__What you will do__. Only the images are to be dropped; the records themselves must be repeated exactly.

__Records for the task__.
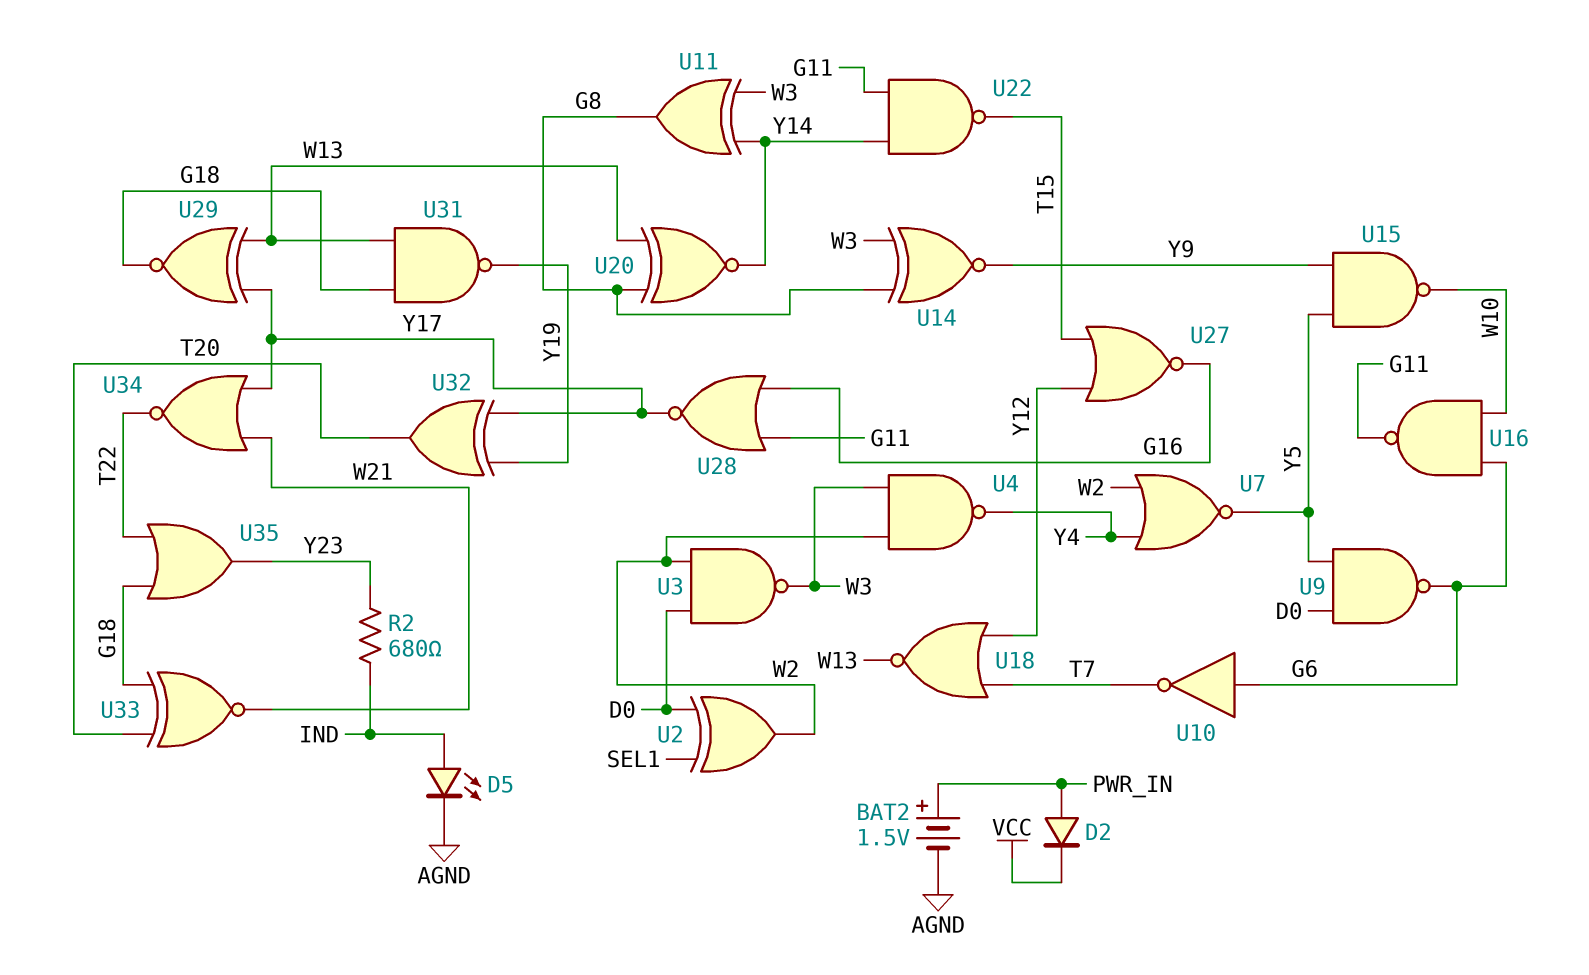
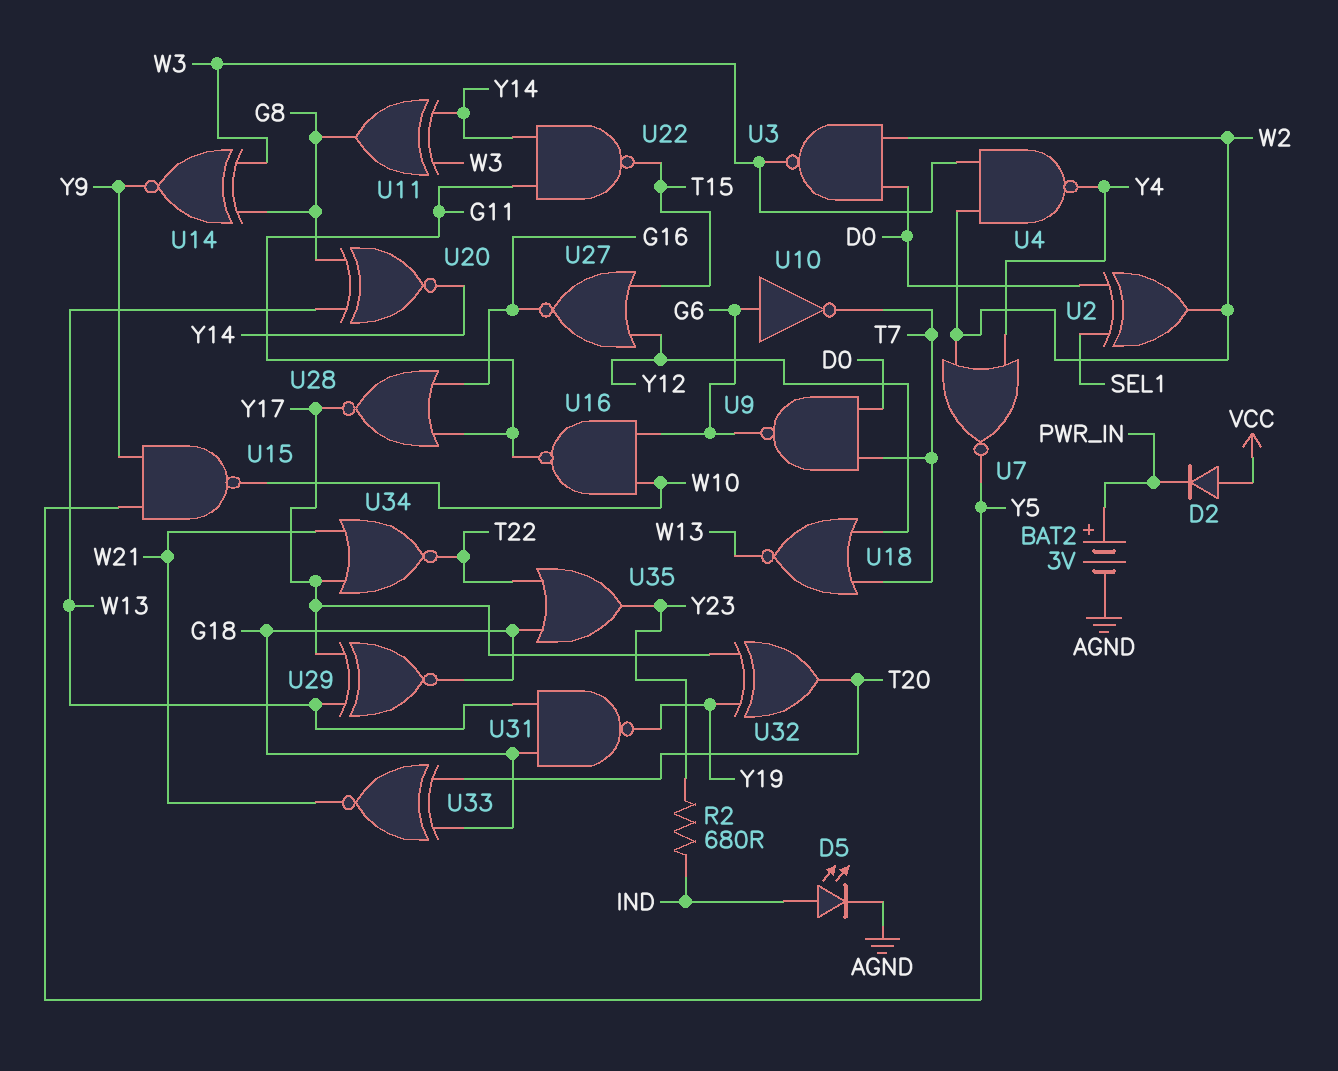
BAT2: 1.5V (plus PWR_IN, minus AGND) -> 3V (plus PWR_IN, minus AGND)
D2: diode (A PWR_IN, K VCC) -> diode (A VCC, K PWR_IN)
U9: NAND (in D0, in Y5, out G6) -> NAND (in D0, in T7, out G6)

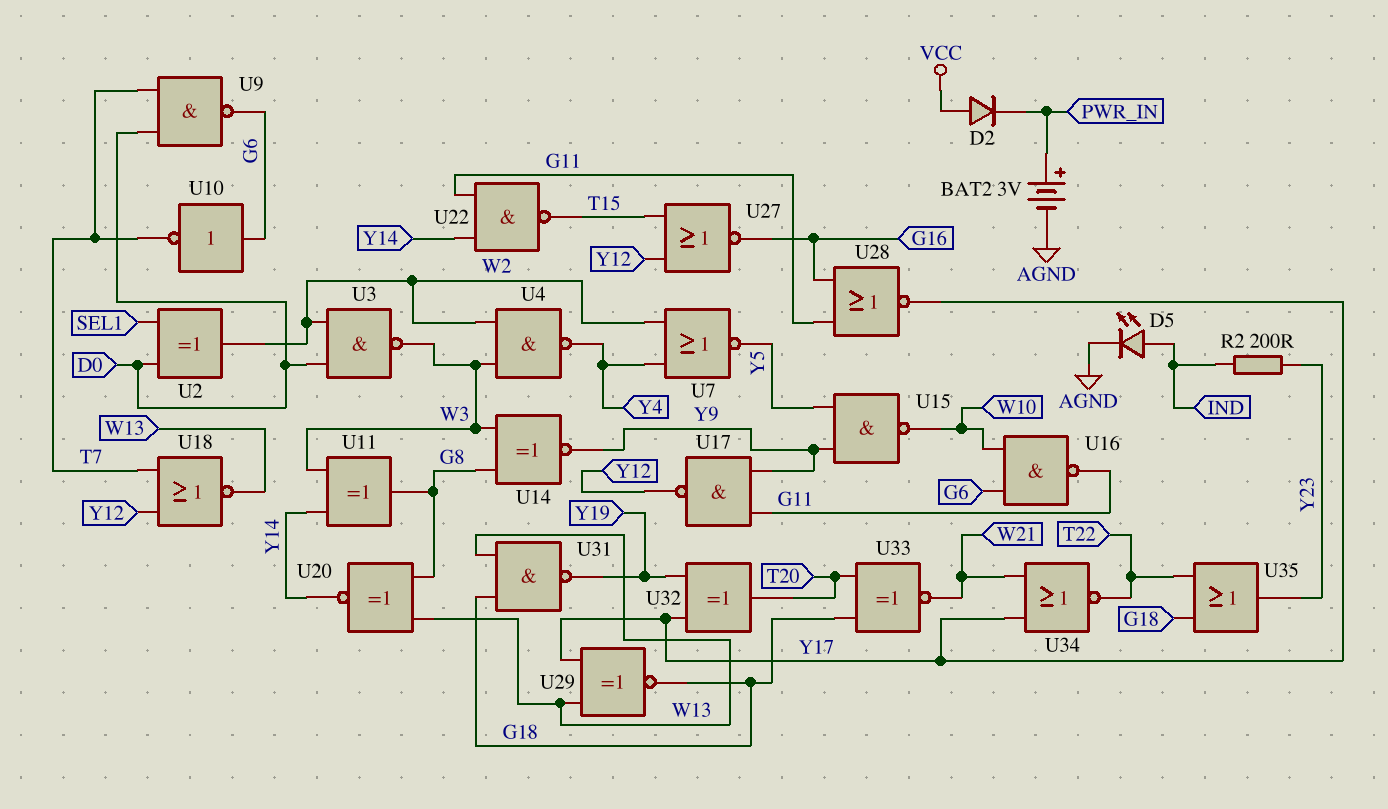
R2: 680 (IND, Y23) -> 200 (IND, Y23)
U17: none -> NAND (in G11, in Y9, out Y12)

__Exercise response__.
BAT2: 1.5V (plus PWR_IN, minus AGND) -> 3V (plus PWR_IN, minus AGND)
D2: diode (A PWR_IN, K VCC) -> diode (A VCC, K PWR_IN)
U9: NAND (in D0, in Y5, out G6) -> NAND (in D0, in T7, out G6)

R2: 680 (IND, Y23) -> 200 (IND, Y23)
U17: none -> NAND (in G11, in Y9, out Y12)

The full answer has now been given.